_WHAT IS REQUIRED_.
Repeat each record below exactly as given.

_RECORD LIST_.
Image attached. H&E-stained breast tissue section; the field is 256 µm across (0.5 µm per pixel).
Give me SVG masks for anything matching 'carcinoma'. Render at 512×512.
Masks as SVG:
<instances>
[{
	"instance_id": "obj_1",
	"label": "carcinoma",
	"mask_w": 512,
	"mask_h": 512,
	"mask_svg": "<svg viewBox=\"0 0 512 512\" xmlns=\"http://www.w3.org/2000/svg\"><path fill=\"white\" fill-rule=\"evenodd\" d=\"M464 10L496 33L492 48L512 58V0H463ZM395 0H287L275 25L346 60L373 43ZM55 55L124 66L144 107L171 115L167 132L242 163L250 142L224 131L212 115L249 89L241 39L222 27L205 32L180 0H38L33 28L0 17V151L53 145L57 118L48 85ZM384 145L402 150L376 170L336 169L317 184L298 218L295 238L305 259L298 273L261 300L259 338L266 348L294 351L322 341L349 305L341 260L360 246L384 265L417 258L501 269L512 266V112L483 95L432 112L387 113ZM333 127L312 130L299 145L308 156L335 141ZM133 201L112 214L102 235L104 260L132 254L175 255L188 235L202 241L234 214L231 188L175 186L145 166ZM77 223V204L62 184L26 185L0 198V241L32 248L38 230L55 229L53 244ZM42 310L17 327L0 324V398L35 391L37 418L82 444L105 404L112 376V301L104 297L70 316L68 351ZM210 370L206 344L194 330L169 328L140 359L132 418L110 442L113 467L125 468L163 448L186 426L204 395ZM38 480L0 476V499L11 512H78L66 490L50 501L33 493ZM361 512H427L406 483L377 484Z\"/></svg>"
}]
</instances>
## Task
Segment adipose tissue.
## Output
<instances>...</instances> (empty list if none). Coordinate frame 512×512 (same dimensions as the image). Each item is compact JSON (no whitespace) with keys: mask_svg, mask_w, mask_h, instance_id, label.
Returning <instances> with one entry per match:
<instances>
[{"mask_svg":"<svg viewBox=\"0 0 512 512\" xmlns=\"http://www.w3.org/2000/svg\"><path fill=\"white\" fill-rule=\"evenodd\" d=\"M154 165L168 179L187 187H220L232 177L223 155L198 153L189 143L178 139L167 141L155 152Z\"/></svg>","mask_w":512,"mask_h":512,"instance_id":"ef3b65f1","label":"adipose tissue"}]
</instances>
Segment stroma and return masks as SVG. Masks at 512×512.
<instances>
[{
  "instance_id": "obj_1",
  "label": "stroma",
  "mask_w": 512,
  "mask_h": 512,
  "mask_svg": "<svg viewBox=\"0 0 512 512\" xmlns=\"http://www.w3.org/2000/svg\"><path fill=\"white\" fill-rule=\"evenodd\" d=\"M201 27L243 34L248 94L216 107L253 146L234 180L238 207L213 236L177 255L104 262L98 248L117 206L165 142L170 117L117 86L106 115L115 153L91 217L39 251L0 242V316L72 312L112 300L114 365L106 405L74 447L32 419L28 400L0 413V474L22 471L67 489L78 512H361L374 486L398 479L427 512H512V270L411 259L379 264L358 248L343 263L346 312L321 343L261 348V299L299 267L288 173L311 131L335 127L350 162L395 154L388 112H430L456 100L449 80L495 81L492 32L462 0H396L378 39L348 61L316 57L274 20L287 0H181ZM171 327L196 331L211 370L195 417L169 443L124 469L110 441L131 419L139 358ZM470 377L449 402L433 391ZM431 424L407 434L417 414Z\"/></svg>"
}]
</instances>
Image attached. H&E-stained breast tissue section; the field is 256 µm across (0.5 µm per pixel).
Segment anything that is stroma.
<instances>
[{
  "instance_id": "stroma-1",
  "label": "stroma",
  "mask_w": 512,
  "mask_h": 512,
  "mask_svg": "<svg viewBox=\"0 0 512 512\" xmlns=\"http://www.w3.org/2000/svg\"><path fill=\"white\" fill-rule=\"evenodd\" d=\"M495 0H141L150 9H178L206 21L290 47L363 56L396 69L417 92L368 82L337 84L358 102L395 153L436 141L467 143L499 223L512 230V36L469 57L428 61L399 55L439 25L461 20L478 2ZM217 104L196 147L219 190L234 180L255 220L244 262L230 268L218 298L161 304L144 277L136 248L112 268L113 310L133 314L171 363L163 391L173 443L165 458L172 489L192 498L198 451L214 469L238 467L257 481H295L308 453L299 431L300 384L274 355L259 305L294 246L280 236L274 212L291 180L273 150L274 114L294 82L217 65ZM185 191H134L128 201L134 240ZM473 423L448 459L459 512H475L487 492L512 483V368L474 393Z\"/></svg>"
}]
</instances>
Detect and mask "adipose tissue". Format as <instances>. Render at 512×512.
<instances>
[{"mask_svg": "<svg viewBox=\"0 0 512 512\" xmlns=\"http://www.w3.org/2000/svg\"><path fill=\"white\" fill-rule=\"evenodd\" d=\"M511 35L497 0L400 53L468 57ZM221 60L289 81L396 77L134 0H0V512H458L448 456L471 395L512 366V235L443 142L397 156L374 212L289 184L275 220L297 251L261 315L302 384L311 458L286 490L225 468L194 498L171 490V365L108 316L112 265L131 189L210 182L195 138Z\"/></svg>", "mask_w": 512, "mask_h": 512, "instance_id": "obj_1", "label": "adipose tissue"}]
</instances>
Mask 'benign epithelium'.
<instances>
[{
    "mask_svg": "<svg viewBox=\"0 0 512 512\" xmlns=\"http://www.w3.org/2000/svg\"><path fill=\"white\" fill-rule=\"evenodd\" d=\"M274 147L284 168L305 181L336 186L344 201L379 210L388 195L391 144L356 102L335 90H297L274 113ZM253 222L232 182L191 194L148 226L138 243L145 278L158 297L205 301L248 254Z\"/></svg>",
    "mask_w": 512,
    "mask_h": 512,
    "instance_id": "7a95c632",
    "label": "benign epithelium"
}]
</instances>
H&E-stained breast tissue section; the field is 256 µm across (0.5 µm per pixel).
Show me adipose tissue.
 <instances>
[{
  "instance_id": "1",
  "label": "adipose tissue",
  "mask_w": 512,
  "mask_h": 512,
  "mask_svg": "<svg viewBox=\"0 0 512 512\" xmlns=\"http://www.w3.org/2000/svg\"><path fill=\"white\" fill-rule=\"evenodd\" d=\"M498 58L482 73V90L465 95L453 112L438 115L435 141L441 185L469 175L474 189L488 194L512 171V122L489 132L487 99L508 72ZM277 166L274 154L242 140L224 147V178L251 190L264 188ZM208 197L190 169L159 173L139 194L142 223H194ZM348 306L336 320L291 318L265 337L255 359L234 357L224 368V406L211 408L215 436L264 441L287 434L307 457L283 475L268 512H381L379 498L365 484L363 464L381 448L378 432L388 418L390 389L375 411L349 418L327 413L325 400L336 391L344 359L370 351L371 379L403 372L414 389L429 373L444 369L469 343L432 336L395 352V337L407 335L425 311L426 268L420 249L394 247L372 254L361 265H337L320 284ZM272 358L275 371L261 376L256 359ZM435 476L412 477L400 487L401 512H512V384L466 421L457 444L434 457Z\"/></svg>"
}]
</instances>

_FINAL ANSWER_.
Image attached. H&E-stained breast tissue section; the field is 256 µm across (0.5 µm per pixel).
Give me SVG masks for anything matching 'carcinoma'. Render at 512×512.
Masks as SVG:
<instances>
[{
	"instance_id": "obj_1",
	"label": "carcinoma",
	"mask_w": 512,
	"mask_h": 512,
	"mask_svg": "<svg viewBox=\"0 0 512 512\" xmlns=\"http://www.w3.org/2000/svg\"><path fill=\"white\" fill-rule=\"evenodd\" d=\"M464 10L496 33L492 48L512 58V0H463ZM395 0H287L275 25L346 60L373 43ZM55 55L124 66L144 107L171 115L167 132L242 163L250 142L224 131L212 115L249 89L241 39L222 27L205 32L180 0H38L33 28L0 17V151L53 145L57 118L48 85ZM384 145L402 150L376 170L336 169L317 184L298 218L295 238L305 259L298 273L261 300L259 338L266 348L294 351L322 341L349 305L341 260L360 246L384 265L417 258L501 269L512 266V112L483 95L432 112L387 113ZM333 127L312 130L299 145L308 156L335 141ZM133 201L112 214L102 235L104 260L132 254L175 255L188 235L202 241L234 214L231 188L175 186L145 166ZM77 223V204L62 184L26 185L0 198V241L32 248L38 230L55 229L53 244ZM42 310L17 327L0 324V398L35 391L37 418L82 444L105 404L112 376V301L104 297L70 316L68 351ZM210 370L206 344L194 330L169 328L140 359L132 418L110 442L113 467L125 468L163 448L186 426L204 395ZM38 480L0 476V499L11 512H78L66 490L50 501L33 493ZM361 512H427L406 483L377 484Z\"/></svg>"
}]
</instances>
## Task
Segment adipose tissue.
## Output
<instances>...</instances> (empty list if none). Coordinate frame 512×512 (same dimensions as the image). Each item is compact JSON (no whitespace) with keys: mask_svg, mask_w, mask_h, instance_id, label.
Returning <instances> with one entry per match:
<instances>
[{"mask_svg":"<svg viewBox=\"0 0 512 512\" xmlns=\"http://www.w3.org/2000/svg\"><path fill=\"white\" fill-rule=\"evenodd\" d=\"M154 165L168 179L187 187H220L232 177L223 155L198 153L189 143L178 139L167 141L155 152Z\"/></svg>","mask_w":512,"mask_h":512,"instance_id":"ef3b65f1","label":"adipose tissue"}]
</instances>
Segment stroma and return masks as SVG. Masks at 512×512.
<instances>
[{
  "instance_id": "obj_1",
  "label": "stroma",
  "mask_w": 512,
  "mask_h": 512,
  "mask_svg": "<svg viewBox=\"0 0 512 512\" xmlns=\"http://www.w3.org/2000/svg\"><path fill=\"white\" fill-rule=\"evenodd\" d=\"M201 27L243 34L248 94L216 107L253 146L234 180L238 207L213 236L177 255L104 262L98 248L117 206L165 142L170 117L117 86L106 115L115 153L91 217L39 251L0 242V316L72 312L112 300L114 365L106 405L74 447L32 419L28 400L0 413V474L22 471L67 489L78 512H361L374 486L398 479L427 512H512V270L411 259L379 264L358 248L343 263L346 312L321 343L261 348V299L299 267L288 173L311 131L335 127L350 162L395 154L388 112H430L456 100L449 80L495 81L492 32L462 0H396L378 39L348 61L316 57L274 20L287 0H181ZM171 327L196 331L211 370L195 417L169 443L124 469L110 441L131 419L139 358ZM470 377L449 402L433 391ZM431 424L407 434L417 414Z\"/></svg>"
}]
</instances>
Image attached. H&E-stained breast tissue section; the field is 256 µm across (0.5 µm per pixel).
Segment anything that is stroma.
<instances>
[{
  "instance_id": "stroma-1",
  "label": "stroma",
  "mask_w": 512,
  "mask_h": 512,
  "mask_svg": "<svg viewBox=\"0 0 512 512\" xmlns=\"http://www.w3.org/2000/svg\"><path fill=\"white\" fill-rule=\"evenodd\" d=\"M495 0H141L150 9H178L206 21L290 47L363 56L396 69L417 92L368 82L337 84L358 102L395 153L436 141L467 143L499 223L512 230V36L469 57L428 61L399 55L439 25L461 20L478 2ZM217 104L196 147L219 190L234 180L255 220L244 262L230 268L218 298L161 304L144 277L136 248L112 268L113 310L133 314L171 363L163 391L173 443L165 458L172 489L192 498L198 451L214 469L238 467L257 481H295L308 453L299 431L300 384L274 355L259 305L294 246L280 236L274 212L291 180L273 150L274 114L294 82L217 65ZM185 191H134L128 201L134 240ZM473 423L448 459L459 512H475L487 492L512 483V368L474 393Z\"/></svg>"
}]
</instances>
Detect and mask "adipose tissue". Format as <instances>. Render at 512×512.
<instances>
[{"mask_svg": "<svg viewBox=\"0 0 512 512\" xmlns=\"http://www.w3.org/2000/svg\"><path fill=\"white\" fill-rule=\"evenodd\" d=\"M511 35L497 0L400 53L468 57ZM221 60L289 81L396 77L134 0H0V512H458L448 456L471 395L512 366V235L443 142L397 156L374 212L289 184L275 220L297 251L261 315L302 384L311 458L286 490L225 468L194 498L171 490V365L108 316L112 265L131 189L210 182L195 138Z\"/></svg>", "mask_w": 512, "mask_h": 512, "instance_id": "obj_1", "label": "adipose tissue"}]
</instances>
Mask 'benign epithelium'.
<instances>
[{
    "mask_svg": "<svg viewBox=\"0 0 512 512\" xmlns=\"http://www.w3.org/2000/svg\"><path fill=\"white\" fill-rule=\"evenodd\" d=\"M274 147L284 168L305 181L336 186L344 201L379 210L388 195L391 144L356 102L335 90H297L274 113ZM253 222L232 182L191 194L148 226L138 243L145 278L158 297L205 301L248 254Z\"/></svg>",
    "mask_w": 512,
    "mask_h": 512,
    "instance_id": "7a95c632",
    "label": "benign epithelium"
}]
</instances>
H&E-stained breast tissue section; the field is 256 µm across (0.5 µm per pixel).
Show me adipose tissue.
 <instances>
[{
  "instance_id": "1",
  "label": "adipose tissue",
  "mask_w": 512,
  "mask_h": 512,
  "mask_svg": "<svg viewBox=\"0 0 512 512\" xmlns=\"http://www.w3.org/2000/svg\"><path fill=\"white\" fill-rule=\"evenodd\" d=\"M498 58L482 73V90L465 95L453 112L438 115L435 141L441 185L469 175L474 189L488 194L512 171V122L489 132L487 99L508 72ZM277 166L274 154L242 140L224 147V178L251 190L264 188ZM208 197L190 169L159 173L139 194L142 223H194ZM348 306L336 320L291 318L265 337L255 359L234 357L224 368V406L211 408L215 436L264 441L287 434L307 457L283 475L268 512H381L379 498L365 484L363 464L381 448L378 432L388 418L390 389L375 411L349 418L327 413L325 400L336 391L344 359L370 351L371 379L403 372L414 389L429 373L444 369L469 343L432 336L395 352V337L407 335L425 311L426 268L420 249L394 247L372 254L361 265H337L320 284ZM272 358L275 371L261 376L256 359ZM435 476L412 477L400 487L401 512H512V384L466 421L457 444L434 457Z\"/></svg>"
}]
</instances>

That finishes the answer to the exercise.